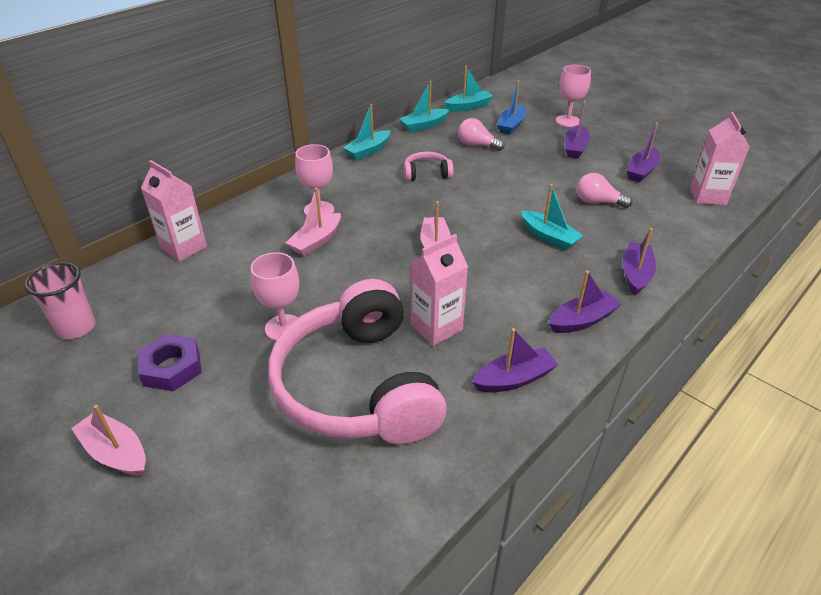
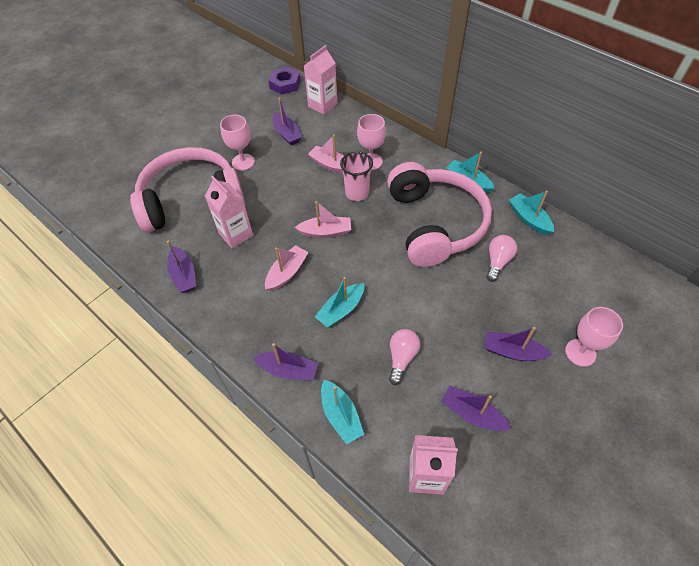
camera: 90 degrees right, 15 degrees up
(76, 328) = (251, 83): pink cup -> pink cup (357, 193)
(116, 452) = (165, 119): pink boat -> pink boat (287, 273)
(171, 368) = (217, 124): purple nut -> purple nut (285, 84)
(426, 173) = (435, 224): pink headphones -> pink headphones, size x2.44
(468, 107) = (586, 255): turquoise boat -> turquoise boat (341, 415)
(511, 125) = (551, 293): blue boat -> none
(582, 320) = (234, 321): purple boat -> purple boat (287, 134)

TASK DETAILS:
Set down all of the entries precisely and keep the pictures out of the copy.

ANSWER:
camera: 90 degrees right, 15 degrees up
(76, 328) = (251, 83): pink cup -> pink cup (357, 193)
(116, 452) = (165, 119): pink boat -> pink boat (287, 273)
(171, 368) = (217, 124): purple nut -> purple nut (285, 84)
(426, 173) = (435, 224): pink headphones -> pink headphones, size x2.44
(468, 107) = (586, 255): turquoise boat -> turquoise boat (341, 415)
(511, 125) = (551, 293): blue boat -> none
(582, 320) = (234, 321): purple boat -> purple boat (287, 134)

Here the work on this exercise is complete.